## Aim
Pick out every line in the material below that contains the word "kern", and copy each one.

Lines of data
====

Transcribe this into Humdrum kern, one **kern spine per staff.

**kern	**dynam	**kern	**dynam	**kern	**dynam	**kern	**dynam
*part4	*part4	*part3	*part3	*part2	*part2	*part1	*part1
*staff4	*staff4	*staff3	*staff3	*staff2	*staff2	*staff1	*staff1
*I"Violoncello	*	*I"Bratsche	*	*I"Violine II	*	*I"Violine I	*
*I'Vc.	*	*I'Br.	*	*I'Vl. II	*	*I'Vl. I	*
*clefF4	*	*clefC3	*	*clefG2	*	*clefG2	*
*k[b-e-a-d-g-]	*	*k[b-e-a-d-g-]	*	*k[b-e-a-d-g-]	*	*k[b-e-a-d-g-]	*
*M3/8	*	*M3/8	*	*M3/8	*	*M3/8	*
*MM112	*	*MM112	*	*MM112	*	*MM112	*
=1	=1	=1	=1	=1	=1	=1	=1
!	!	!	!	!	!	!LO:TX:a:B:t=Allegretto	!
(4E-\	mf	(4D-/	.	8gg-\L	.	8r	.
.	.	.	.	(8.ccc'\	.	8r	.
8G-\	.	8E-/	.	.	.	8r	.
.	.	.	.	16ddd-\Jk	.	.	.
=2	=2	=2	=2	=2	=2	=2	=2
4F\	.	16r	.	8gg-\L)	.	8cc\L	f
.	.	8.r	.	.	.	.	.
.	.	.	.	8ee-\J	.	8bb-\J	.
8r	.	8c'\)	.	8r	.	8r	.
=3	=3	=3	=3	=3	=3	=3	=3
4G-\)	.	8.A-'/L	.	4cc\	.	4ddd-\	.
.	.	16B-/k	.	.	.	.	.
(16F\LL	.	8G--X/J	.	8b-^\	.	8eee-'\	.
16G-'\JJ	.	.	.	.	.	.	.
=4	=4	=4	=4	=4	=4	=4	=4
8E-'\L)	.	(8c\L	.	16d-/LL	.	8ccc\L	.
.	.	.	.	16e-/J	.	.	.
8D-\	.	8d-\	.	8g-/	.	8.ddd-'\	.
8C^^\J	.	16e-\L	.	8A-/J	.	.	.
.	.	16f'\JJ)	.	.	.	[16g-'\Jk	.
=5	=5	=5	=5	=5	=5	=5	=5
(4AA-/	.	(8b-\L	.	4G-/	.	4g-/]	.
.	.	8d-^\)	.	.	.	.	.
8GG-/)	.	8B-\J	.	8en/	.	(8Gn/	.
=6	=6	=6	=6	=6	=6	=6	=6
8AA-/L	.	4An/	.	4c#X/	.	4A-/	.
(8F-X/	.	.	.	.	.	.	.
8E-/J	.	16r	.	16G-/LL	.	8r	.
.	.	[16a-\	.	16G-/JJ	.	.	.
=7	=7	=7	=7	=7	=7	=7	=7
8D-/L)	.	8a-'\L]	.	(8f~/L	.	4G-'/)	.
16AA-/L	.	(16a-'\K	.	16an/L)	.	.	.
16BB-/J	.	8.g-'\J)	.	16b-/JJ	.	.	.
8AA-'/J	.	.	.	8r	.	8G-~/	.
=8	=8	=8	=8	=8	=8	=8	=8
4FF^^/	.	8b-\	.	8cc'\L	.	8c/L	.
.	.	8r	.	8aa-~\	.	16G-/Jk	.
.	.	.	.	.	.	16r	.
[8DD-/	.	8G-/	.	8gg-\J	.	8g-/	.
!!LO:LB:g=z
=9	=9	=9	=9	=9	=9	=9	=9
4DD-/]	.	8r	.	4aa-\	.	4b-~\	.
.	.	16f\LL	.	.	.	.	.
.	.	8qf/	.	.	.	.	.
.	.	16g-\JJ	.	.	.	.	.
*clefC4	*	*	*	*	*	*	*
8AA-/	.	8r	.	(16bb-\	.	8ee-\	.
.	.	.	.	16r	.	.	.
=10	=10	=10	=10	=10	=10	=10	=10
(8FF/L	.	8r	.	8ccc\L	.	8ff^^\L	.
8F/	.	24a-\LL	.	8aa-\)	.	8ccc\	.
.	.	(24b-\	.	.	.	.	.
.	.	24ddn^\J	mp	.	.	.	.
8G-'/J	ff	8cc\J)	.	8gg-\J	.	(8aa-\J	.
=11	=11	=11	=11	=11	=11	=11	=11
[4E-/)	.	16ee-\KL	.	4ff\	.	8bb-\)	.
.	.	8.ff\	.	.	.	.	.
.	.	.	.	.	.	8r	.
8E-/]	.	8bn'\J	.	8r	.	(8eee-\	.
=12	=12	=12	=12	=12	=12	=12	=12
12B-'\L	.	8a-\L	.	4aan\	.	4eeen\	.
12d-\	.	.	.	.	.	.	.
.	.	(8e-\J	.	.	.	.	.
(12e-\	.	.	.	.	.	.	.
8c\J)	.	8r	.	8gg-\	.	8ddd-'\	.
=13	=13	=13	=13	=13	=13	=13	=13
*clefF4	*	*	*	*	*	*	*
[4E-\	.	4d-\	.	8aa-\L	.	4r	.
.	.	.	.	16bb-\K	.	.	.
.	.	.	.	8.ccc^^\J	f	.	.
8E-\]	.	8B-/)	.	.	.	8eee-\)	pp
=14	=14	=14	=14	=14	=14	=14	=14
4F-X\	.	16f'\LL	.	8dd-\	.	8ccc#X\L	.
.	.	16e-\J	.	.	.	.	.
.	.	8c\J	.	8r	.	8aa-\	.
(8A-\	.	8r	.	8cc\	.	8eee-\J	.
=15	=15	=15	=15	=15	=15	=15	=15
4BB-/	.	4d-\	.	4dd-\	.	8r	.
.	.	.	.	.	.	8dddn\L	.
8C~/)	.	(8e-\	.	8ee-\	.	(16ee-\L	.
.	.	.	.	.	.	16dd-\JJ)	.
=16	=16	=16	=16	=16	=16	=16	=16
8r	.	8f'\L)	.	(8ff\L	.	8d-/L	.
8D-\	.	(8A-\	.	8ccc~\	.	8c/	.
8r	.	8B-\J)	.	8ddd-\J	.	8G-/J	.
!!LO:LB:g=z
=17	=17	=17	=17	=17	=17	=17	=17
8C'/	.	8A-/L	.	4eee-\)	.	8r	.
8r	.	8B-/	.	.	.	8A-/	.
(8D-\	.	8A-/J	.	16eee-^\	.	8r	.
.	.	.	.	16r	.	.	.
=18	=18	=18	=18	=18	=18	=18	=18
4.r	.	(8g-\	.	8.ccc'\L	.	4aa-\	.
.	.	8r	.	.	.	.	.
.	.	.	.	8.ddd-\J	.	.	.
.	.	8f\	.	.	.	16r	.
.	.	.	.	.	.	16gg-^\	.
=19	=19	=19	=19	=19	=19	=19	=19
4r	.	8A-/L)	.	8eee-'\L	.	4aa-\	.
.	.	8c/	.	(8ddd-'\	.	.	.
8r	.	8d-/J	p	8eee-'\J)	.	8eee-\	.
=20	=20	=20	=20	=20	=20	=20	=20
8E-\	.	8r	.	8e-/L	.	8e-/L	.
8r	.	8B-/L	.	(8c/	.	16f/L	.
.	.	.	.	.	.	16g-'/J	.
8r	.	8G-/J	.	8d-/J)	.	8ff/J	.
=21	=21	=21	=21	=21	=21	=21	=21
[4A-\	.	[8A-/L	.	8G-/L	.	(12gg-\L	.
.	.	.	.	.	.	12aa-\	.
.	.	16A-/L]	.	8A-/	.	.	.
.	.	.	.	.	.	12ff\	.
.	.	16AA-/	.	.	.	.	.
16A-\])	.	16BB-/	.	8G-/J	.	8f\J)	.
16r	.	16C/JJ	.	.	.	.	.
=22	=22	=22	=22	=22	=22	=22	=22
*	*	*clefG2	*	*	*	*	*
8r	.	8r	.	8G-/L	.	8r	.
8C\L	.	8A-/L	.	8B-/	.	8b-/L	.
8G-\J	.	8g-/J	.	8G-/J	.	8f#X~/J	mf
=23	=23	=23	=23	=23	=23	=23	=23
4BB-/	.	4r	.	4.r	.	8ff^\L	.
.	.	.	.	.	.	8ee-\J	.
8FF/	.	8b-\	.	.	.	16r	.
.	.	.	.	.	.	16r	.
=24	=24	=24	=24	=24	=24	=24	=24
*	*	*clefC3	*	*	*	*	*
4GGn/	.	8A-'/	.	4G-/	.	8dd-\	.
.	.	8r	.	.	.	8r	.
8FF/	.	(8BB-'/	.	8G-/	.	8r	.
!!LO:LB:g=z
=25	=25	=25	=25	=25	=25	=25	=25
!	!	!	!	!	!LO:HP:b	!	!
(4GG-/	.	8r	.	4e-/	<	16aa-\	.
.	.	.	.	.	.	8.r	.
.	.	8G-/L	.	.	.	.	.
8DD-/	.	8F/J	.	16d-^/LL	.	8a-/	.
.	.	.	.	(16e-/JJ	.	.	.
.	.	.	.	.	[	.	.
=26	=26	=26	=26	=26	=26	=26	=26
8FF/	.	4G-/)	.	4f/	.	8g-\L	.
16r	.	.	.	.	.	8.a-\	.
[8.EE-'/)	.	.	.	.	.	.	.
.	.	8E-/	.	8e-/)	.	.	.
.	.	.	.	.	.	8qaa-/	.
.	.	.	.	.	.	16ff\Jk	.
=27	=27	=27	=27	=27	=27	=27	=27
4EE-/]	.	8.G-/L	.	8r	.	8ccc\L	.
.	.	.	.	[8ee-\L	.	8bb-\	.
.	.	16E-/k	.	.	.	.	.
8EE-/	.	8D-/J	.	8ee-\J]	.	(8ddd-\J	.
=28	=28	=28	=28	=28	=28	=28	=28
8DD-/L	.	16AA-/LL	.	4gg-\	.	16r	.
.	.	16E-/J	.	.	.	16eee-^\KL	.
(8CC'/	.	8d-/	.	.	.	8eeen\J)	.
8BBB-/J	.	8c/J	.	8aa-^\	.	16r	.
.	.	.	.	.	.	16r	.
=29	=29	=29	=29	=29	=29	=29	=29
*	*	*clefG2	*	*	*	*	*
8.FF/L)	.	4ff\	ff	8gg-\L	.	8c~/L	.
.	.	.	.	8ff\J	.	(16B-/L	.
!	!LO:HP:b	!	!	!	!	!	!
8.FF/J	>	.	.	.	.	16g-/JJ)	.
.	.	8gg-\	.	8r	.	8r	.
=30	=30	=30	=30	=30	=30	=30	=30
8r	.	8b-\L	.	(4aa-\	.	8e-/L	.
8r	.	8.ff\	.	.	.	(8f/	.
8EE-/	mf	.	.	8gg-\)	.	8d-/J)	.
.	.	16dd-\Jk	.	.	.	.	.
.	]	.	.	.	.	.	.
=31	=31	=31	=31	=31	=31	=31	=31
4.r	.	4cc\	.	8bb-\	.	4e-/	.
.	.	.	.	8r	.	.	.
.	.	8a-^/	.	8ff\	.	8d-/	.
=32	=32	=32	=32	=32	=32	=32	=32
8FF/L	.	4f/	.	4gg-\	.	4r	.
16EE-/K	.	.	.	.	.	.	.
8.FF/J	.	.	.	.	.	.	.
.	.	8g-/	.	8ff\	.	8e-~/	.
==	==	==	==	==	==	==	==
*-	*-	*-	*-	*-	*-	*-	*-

====

## Solution below
Transcribe this into Humdrum kern, one **kern spine per staff.
**kern	**dynam	**kern	**dynam	**kern	**dynam	**kern	**dynam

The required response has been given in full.